### BRIEF
Return every record below exactly as written.

### WORKING DATA
>>>

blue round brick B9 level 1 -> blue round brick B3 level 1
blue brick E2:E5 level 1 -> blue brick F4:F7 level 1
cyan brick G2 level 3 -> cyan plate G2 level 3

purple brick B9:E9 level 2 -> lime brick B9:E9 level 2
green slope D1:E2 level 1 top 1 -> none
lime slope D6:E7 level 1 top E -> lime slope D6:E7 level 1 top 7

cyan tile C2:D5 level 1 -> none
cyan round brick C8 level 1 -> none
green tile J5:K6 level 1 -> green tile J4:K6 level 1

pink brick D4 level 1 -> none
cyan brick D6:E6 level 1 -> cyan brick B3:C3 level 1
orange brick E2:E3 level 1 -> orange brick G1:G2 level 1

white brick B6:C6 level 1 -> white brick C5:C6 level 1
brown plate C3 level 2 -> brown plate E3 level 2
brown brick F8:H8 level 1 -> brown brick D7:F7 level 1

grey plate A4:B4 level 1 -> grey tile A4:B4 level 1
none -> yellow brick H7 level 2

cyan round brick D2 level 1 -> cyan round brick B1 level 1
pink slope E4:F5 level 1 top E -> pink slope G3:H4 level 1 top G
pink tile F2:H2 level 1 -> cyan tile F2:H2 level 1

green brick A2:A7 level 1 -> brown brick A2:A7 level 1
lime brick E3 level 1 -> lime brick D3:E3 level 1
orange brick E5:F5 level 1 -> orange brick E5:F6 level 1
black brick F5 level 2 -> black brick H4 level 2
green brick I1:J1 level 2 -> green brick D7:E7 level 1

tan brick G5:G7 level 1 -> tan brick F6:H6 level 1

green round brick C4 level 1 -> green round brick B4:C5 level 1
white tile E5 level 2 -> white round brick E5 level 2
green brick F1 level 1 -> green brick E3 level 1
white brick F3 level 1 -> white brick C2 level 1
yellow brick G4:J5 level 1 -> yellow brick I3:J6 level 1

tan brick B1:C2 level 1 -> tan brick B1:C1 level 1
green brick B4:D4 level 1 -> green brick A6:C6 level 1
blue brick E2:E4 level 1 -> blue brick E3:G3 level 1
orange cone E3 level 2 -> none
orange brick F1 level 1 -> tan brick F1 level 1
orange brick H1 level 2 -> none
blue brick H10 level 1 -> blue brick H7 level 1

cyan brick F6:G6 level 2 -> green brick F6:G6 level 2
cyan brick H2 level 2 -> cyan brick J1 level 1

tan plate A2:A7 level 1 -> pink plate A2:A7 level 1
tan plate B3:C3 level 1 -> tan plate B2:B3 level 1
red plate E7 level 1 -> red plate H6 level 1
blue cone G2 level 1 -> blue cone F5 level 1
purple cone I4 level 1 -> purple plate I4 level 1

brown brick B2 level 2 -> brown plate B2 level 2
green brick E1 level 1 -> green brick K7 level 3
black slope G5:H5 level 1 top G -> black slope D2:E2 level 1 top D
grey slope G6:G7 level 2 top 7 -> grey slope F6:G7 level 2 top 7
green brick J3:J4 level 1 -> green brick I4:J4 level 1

<<<

### RESPONSE TO THE EXERCISE
blue round brick B9 level 1 -> blue round brick B3 level 1
blue brick E2:E5 level 1 -> blue brick F4:F7 level 1
cyan brick G2 level 3 -> cyan plate G2 level 3

purple brick B9:E9 level 2 -> lime brick B9:E9 level 2
green slope D1:E2 level 1 top 1 -> none
lime slope D6:E7 level 1 top E -> lime slope D6:E7 level 1 top 7

cyan tile C2:D5 level 1 -> none
cyan round brick C8 level 1 -> none
green tile J5:K6 level 1 -> green tile J4:K6 level 1

pink brick D4 level 1 -> none
cyan brick D6:E6 level 1 -> cyan brick B3:C3 level 1
orange brick E2:E3 level 1 -> orange brick G1:G2 level 1

white brick B6:C6 level 1 -> white brick C5:C6 level 1
brown plate C3 level 2 -> brown plate E3 level 2
brown brick F8:H8 level 1 -> brown brick D7:F7 level 1

grey plate A4:B4 level 1 -> grey tile A4:B4 level 1
none -> yellow brick H7 level 2

cyan round brick D2 level 1 -> cyan round brick B1 level 1
pink slope E4:F5 level 1 top E -> pink slope G3:H4 level 1 top G
pink tile F2:H2 level 1 -> cyan tile F2:H2 level 1

green brick A2:A7 level 1 -> brown brick A2:A7 level 1
lime brick E3 level 1 -> lime brick D3:E3 level 1
orange brick E5:F5 level 1 -> orange brick E5:F6 level 1
black brick F5 level 2 -> black brick H4 level 2
green brick I1:J1 level 2 -> green brick D7:E7 level 1

tan brick G5:G7 level 1 -> tan brick F6:H6 level 1

green round brick C4 level 1 -> green round brick B4:C5 level 1
white tile E5 level 2 -> white round brick E5 level 2
green brick F1 level 1 -> green brick E3 level 1
white brick F3 level 1 -> white brick C2 level 1
yellow brick G4:J5 level 1 -> yellow brick I3:J6 level 1

tan brick B1:C2 level 1 -> tan brick B1:C1 level 1
green brick B4:D4 level 1 -> green brick A6:C6 level 1
blue brick E2:E4 level 1 -> blue brick E3:G3 level 1
orange cone E3 level 2 -> none
orange brick F1 level 1 -> tan brick F1 level 1
orange brick H1 level 2 -> none
blue brick H10 level 1 -> blue brick H7 level 1

cyan brick F6:G6 level 2 -> green brick F6:G6 level 2
cyan brick H2 level 2 -> cyan brick J1 level 1

tan plate A2:A7 level 1 -> pink plate A2:A7 level 1
tan plate B3:C3 level 1 -> tan plate B2:B3 level 1
red plate E7 level 1 -> red plate H6 level 1
blue cone G2 level 1 -> blue cone F5 level 1
purple cone I4 level 1 -> purple plate I4 level 1

brown brick B2 level 2 -> brown plate B2 level 2
green brick E1 level 1 -> green brick K7 level 3
black slope G5:H5 level 1 top G -> black slope D2:E2 level 1 top D
grey slope G6:G7 level 2 top 7 -> grey slope F6:G7 level 2 top 7
green brick J3:J4 level 1 -> green brick I4:J4 level 1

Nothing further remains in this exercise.